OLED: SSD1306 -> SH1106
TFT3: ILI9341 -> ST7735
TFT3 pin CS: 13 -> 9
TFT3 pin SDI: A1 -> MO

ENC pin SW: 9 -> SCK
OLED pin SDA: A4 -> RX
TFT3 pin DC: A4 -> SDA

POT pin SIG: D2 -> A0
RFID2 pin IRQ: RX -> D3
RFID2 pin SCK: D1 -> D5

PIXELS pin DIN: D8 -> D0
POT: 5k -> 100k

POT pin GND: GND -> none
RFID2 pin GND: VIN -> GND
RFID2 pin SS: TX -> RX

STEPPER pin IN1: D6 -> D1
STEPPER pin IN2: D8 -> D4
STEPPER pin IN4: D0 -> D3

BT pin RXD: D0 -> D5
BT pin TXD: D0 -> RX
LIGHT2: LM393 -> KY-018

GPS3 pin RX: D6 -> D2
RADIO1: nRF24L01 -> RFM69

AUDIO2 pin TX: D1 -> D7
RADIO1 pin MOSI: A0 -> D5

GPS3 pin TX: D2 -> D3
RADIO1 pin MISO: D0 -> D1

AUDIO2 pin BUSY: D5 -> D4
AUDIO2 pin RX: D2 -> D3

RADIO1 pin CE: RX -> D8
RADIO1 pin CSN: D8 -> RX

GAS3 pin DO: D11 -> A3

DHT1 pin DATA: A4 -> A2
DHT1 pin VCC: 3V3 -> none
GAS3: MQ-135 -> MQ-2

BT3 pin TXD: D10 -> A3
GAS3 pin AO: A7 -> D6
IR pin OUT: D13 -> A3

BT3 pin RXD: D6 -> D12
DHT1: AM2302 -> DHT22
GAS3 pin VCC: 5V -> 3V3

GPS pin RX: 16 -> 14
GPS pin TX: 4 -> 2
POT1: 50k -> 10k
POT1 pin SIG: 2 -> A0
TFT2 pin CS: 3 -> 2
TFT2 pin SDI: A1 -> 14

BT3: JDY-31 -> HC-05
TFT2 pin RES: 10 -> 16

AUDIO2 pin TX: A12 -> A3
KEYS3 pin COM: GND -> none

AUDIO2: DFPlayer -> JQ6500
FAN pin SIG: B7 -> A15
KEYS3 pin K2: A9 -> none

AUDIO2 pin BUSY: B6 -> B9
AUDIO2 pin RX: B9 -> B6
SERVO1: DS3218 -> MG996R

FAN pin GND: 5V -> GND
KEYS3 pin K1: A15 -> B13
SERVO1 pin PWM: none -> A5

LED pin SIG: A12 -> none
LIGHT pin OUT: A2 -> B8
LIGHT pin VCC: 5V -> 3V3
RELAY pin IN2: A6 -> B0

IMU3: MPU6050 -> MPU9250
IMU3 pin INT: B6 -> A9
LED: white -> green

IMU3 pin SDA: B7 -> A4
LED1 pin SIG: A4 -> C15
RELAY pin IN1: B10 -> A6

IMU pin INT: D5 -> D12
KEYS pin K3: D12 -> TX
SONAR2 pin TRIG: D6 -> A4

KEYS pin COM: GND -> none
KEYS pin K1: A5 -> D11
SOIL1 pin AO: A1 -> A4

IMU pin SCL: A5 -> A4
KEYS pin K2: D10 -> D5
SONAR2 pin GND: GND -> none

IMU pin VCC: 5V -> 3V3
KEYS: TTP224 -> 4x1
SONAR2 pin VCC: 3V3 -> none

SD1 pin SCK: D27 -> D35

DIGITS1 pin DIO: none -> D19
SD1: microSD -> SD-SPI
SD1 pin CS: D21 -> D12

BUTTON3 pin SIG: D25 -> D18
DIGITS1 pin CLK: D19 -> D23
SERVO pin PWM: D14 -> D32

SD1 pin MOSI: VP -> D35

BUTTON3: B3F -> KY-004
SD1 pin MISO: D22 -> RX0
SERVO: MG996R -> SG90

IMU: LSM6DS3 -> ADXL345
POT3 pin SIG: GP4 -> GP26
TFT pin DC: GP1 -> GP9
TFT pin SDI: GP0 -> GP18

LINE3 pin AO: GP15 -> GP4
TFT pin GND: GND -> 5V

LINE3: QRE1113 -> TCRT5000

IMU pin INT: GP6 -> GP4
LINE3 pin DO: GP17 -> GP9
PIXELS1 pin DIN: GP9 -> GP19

☆ ☆ ☆ ☆ ☆

From the listing, copy each line containing the word "MOSI".

RADIO1 pin MOSI: A0 -> D5
SD1 pin MOSI: VP -> D35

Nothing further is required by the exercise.